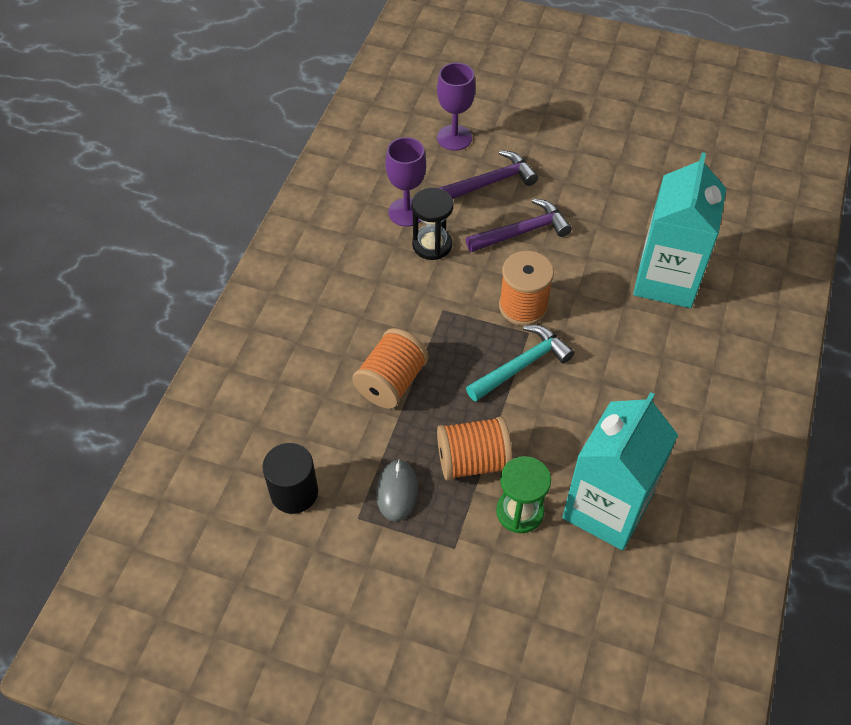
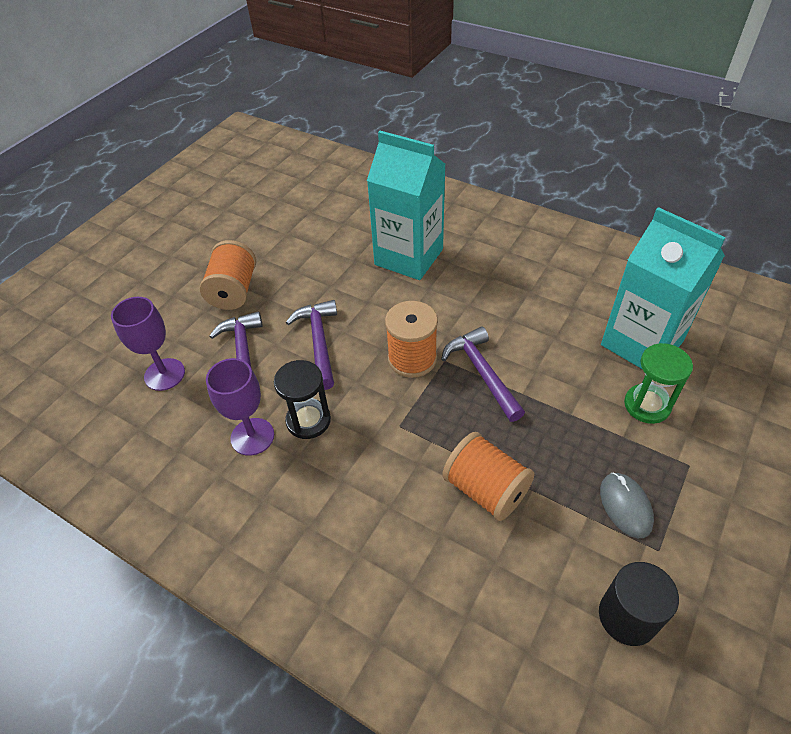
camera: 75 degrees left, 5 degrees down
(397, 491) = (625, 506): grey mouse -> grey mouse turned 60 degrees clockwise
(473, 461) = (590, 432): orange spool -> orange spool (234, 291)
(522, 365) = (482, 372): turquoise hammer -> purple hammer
==
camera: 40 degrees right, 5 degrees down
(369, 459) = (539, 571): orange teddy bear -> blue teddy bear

What is expected =>
The response must hold only the lines above from the line with "(397, 491) = (625, 506): grey" through the line with "(522, 365) = (482, 372): turquoise", each copied exactly, both ends kept.

Task solution =>
(397, 491) = (625, 506): grey mouse -> grey mouse turned 60 degrees clockwise
(473, 461) = (590, 432): orange spool -> orange spool (234, 291)
(522, 365) = (482, 372): turquoise hammer -> purple hammer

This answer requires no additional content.